*Aufgabenstellung:* Schreibe das gesamte Material unten noch einmal ab und tausche dabei „screenshot“ gegen „image“ aus, ohne sonst etwas zu verändern. Lass die Bilder in deiner Antwort weg.

*Extrahiertes Material:*
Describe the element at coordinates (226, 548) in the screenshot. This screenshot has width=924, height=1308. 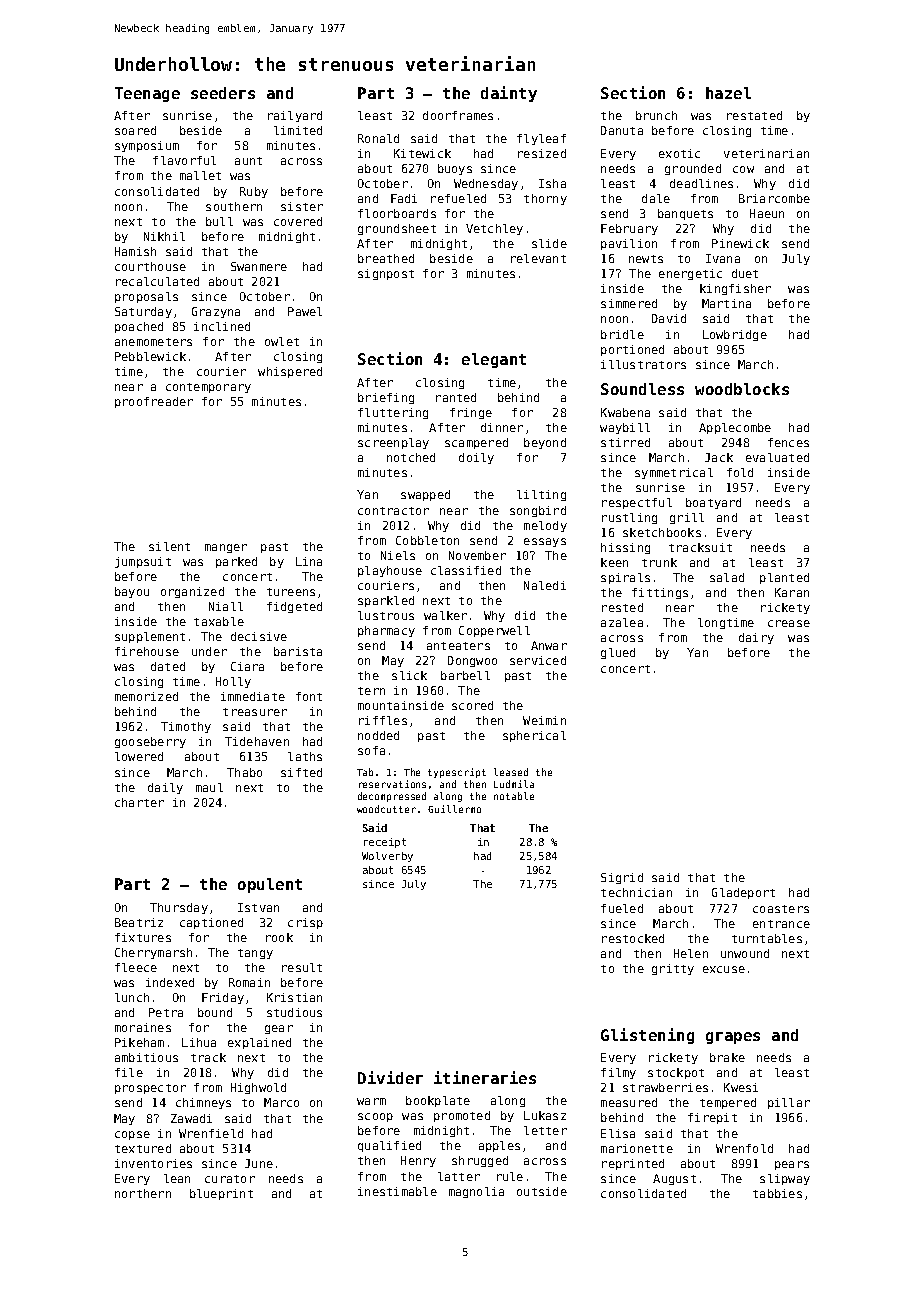
I see `manger` at that location.
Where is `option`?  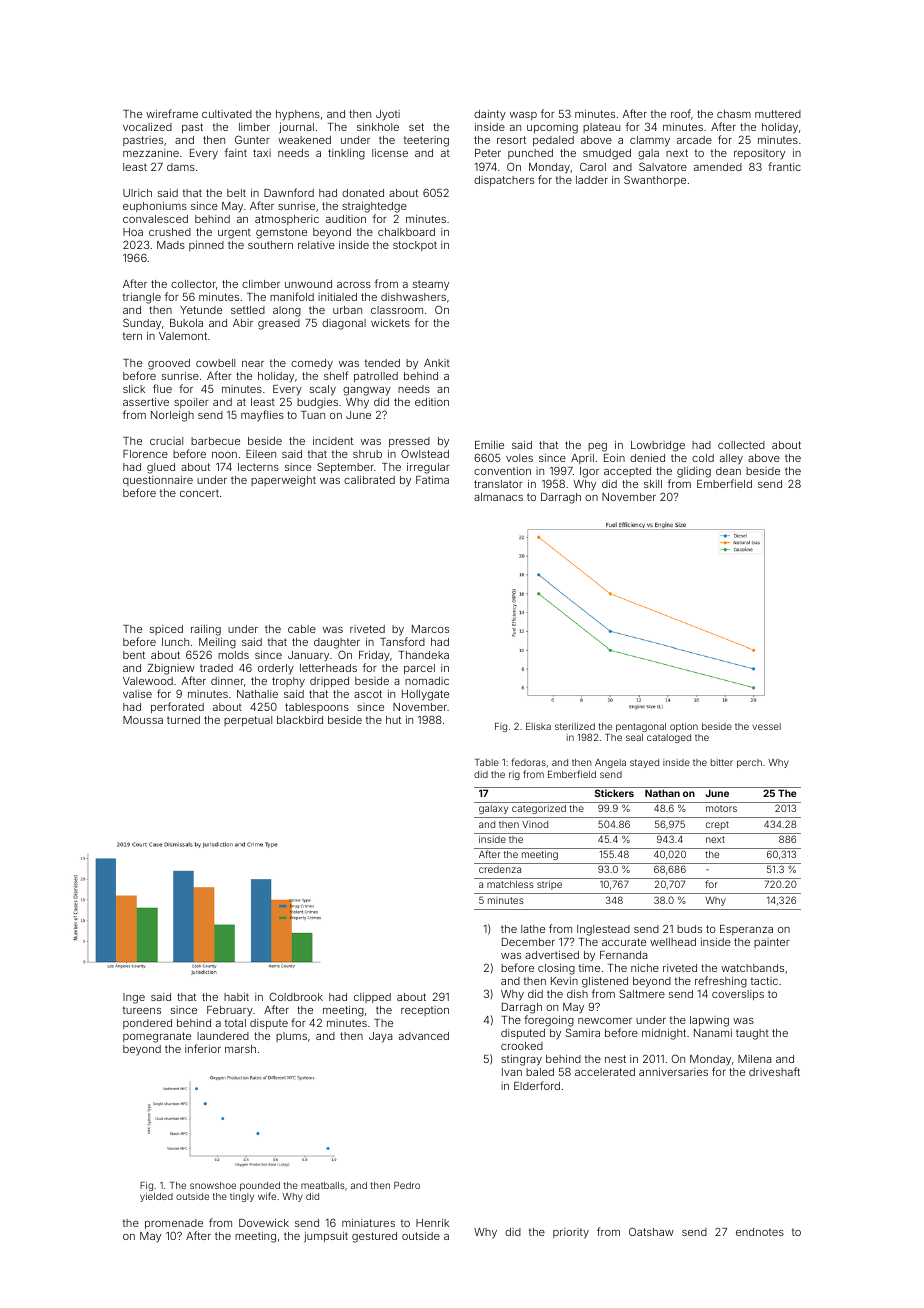
option is located at coordinates (684, 727).
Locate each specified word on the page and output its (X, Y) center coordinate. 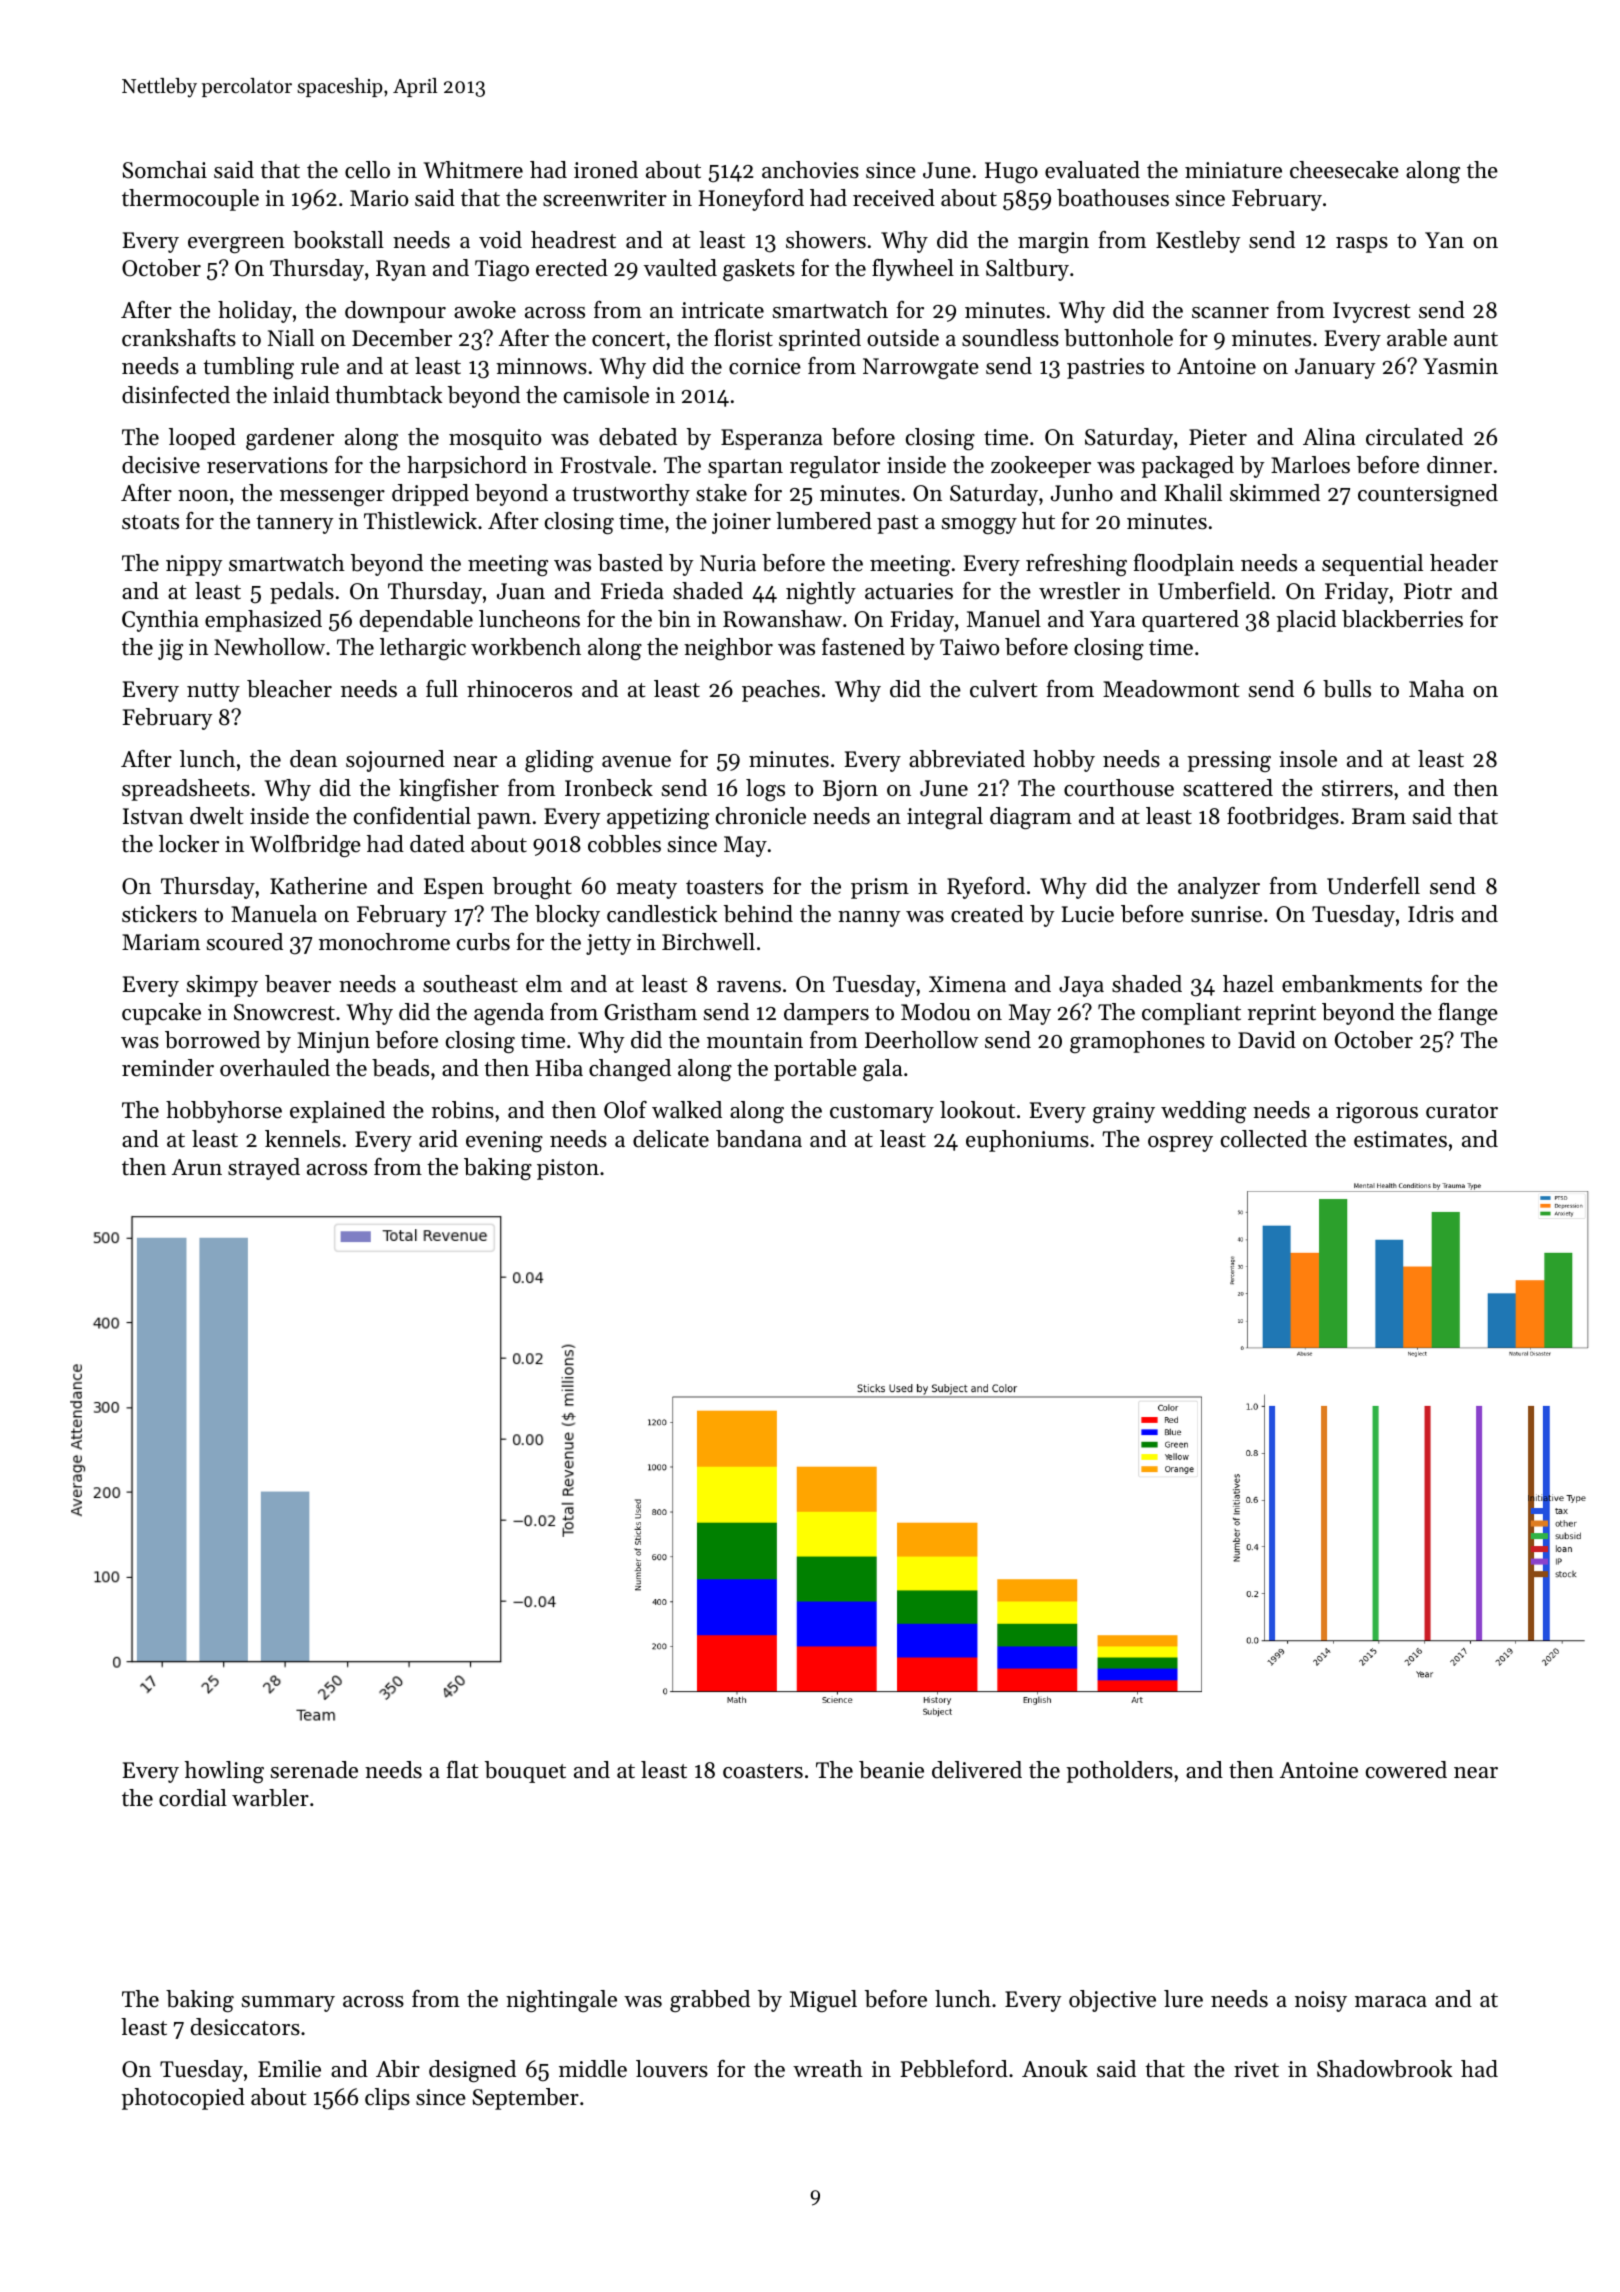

*Ergebnis der Übung:*
Describe the element at coordinates (226, 548) in the image. This image has width=924, height=1308. 
I see `manger` at that location.
Where is `option`?  
option is located at coordinates (684, 727).
Locate each specified word on the page and output its (X, Y) center coordinate. 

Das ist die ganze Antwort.